• DATA IN THIS EXERCISE:
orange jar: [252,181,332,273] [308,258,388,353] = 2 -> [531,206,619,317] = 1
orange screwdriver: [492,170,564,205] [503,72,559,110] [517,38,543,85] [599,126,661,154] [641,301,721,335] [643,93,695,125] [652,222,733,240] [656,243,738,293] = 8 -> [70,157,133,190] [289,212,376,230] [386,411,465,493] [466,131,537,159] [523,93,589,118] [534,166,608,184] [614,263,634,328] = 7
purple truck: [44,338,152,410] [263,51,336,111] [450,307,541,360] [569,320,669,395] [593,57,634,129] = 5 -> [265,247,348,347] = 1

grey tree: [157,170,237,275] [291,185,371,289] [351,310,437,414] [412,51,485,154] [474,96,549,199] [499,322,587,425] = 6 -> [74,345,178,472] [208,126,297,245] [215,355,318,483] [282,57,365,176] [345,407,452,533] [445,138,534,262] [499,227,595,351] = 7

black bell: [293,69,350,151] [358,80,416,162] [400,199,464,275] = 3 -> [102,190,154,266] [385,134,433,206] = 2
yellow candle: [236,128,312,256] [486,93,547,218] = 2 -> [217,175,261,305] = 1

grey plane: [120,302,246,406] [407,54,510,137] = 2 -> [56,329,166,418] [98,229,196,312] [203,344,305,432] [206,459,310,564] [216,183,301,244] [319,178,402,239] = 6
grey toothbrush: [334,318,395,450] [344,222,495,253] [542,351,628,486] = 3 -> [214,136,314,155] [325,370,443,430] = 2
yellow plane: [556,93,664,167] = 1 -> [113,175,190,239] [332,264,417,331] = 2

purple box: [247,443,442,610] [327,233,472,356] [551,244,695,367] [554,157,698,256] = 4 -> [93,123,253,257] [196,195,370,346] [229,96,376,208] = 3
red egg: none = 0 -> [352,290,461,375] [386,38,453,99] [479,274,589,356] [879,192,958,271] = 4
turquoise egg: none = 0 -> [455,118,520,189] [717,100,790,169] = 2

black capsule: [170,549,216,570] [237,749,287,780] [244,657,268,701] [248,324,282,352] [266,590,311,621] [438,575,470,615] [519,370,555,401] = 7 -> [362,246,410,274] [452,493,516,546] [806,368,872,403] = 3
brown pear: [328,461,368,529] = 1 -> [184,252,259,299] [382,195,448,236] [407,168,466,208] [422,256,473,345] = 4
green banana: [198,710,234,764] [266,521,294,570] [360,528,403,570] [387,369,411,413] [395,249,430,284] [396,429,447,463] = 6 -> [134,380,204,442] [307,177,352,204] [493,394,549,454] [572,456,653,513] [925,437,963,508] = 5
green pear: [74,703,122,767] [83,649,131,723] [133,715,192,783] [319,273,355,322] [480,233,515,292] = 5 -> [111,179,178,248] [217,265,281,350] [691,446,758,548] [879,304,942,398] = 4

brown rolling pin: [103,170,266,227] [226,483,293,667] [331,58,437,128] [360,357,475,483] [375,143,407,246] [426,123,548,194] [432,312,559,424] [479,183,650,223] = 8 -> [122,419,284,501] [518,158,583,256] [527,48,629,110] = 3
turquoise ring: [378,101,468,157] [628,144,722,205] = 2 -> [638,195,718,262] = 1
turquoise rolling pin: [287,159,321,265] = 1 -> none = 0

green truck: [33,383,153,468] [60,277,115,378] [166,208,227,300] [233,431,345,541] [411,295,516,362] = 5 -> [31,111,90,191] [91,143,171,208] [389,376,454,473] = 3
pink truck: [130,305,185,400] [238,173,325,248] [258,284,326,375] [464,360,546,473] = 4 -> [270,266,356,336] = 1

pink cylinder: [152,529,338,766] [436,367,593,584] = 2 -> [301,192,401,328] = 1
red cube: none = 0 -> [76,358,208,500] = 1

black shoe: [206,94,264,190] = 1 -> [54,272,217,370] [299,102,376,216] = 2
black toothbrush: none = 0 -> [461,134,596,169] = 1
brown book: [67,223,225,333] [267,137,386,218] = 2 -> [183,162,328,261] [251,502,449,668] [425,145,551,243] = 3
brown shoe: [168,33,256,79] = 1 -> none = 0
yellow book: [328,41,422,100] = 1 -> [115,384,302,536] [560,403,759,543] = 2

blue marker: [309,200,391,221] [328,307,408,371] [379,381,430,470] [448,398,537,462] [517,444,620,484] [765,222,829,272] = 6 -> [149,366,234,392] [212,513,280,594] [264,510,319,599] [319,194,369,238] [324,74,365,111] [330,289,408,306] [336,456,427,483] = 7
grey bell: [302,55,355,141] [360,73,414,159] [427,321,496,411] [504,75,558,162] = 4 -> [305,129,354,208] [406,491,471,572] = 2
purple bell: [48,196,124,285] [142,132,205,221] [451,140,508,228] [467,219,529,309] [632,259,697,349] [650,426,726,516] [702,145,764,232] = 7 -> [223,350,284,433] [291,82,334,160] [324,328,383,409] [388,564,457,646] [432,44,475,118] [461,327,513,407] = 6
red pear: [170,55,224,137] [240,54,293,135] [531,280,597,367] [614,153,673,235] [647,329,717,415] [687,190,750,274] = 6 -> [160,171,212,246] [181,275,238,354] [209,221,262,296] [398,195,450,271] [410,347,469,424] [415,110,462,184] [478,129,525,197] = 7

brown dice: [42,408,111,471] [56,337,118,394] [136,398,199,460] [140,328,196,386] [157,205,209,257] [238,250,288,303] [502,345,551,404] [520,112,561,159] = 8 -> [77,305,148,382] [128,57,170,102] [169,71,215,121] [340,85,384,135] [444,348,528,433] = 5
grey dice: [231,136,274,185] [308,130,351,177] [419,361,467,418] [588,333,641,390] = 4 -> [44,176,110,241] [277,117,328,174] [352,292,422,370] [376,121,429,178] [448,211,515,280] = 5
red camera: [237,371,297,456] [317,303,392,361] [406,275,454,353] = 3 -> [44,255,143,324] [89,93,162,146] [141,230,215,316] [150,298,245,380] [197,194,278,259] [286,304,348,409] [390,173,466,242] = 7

• INSTRUCTION: Look above for the line holding "red cube: none = 0 -> [76,358,208,500] = 1", then set down exactly that line and every line after it up to and including the line holding "grey bell: [302,55,355,141]", with nothing else.

• RESPONSE TO THE TASK:
red cube: none = 0 -> [76,358,208,500] = 1

black shoe: [206,94,264,190] = 1 -> [54,272,217,370] [299,102,376,216] = 2
black toothbrush: none = 0 -> [461,134,596,169] = 1
brown book: [67,223,225,333] [267,137,386,218] = 2 -> [183,162,328,261] [251,502,449,668] [425,145,551,243] = 3
brown shoe: [168,33,256,79] = 1 -> none = 0
yellow book: [328,41,422,100] = 1 -> [115,384,302,536] [560,403,759,543] = 2

blue marker: [309,200,391,221] [328,307,408,371] [379,381,430,470] [448,398,537,462] [517,444,620,484] [765,222,829,272] = 6 -> [149,366,234,392] [212,513,280,594] [264,510,319,599] [319,194,369,238] [324,74,365,111] [330,289,408,306] [336,456,427,483] = 7
grey bell: [302,55,355,141] [360,73,414,159] [427,321,496,411] [504,75,558,162] = 4 -> [305,129,354,208] [406,491,471,572] = 2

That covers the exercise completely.